- WHAT THE EXERCISE ASKS -
Please reproduce, exactly and with nothing added, the lines of the material below that run from the one containing "pink brick H2" to the end.

** Opening DATA FOR THE TASK block **

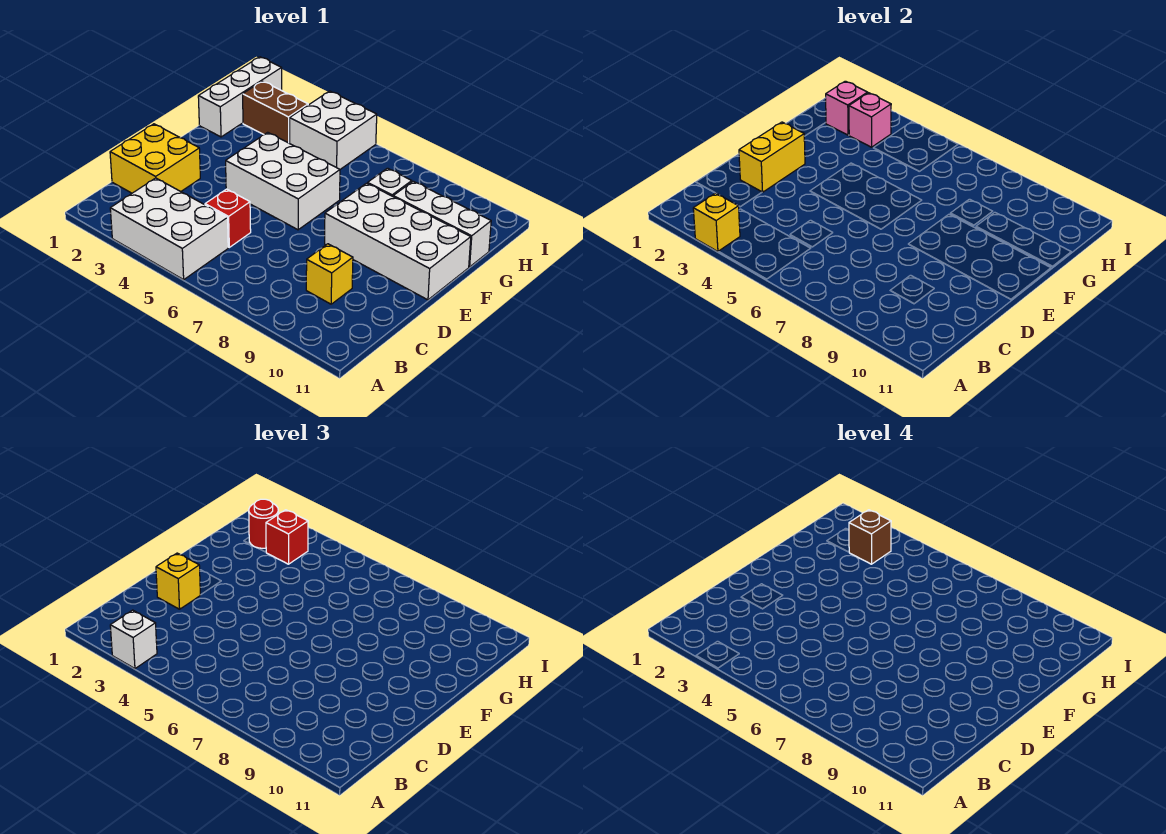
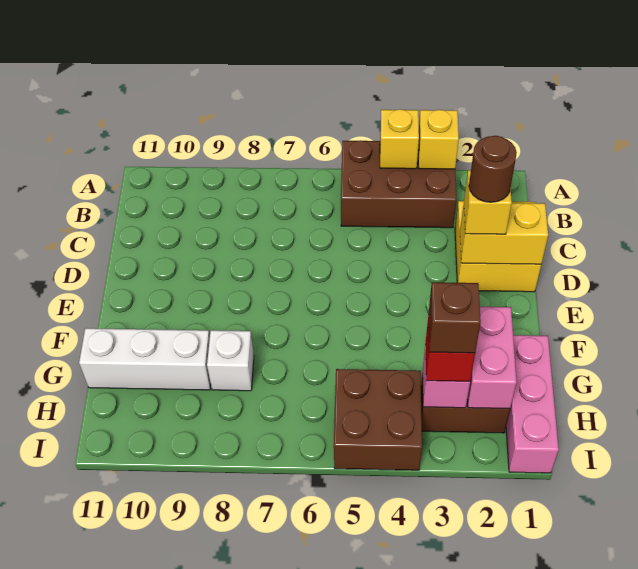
white brick A3:B5 level 1 -> brown brick A3:B5 level 1
white brick A3 level 3 -> none
red brick C5 level 1 -> none
yellow brick C9 level 1 -> yellow brick A4 level 2
yellow brick D2:E2 level 2 -> yellow brick D1:D2 level 2
none -> brown round brick D2 level 4
white brick E4:F6 level 1 -> none
white brick E8:F11 level 1 -> none
white brick G1:I1 level 1 -> pink brick G1:I1 level 1
pink brick H2 level 2 -> pink brick G2:H2 level 2
red round brick H2 level 3 -> none
white brick H4:I5 level 1 -> brown brick H4:I5 level 1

** Closing DATA FOR THE TASK block **

- SOLUTION TO THE PROBLEM -
pink brick H2 level 2 -> pink brick G2:H2 level 2
red round brick H2 level 3 -> none
white brick H4:I5 level 1 -> brown brick H4:I5 level 1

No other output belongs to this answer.